From the entries below, count every line that contains the word "black". Please give the number and nothing else.

■ Dataset records:

____________

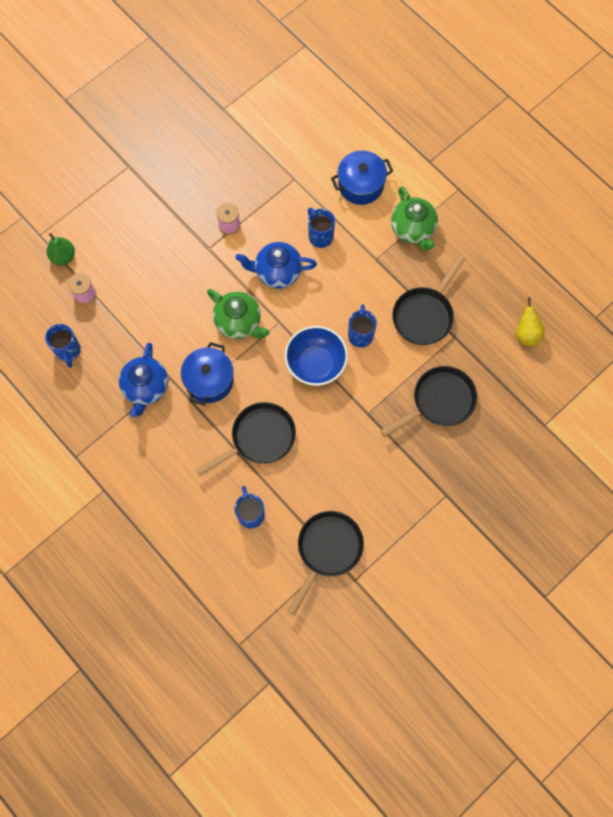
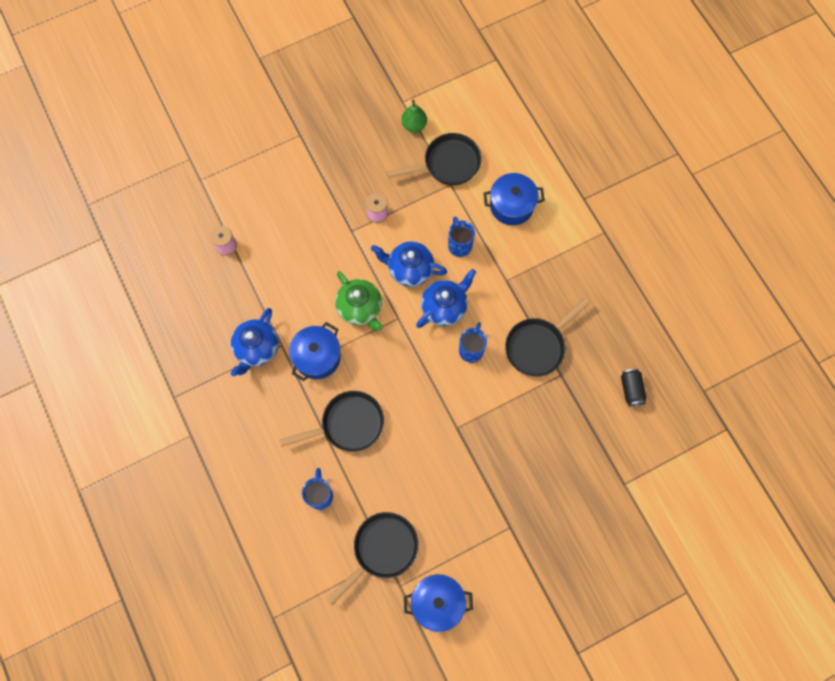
camera: 15 degrees right, 0 degrees up
(63, 256) = (216, 205): green pear -> green pear (414, 125)
(68, 351) = (196, 295): blue mug -> none
(315, 363) = (421, 366): blue bowl -> none
(322, 300) = (444, 307): none -> blue teapot
(396, 586) = (437, 602): none -> blue pot
(413, 229) = (549, 260): green teapot -> none
(439, 401) = (528, 434): black pan -> black pan (448, 164)
(526, 334) = (631, 390): yellow pear -> black can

____________

■ ANSWER TO THE EXERCISE: 2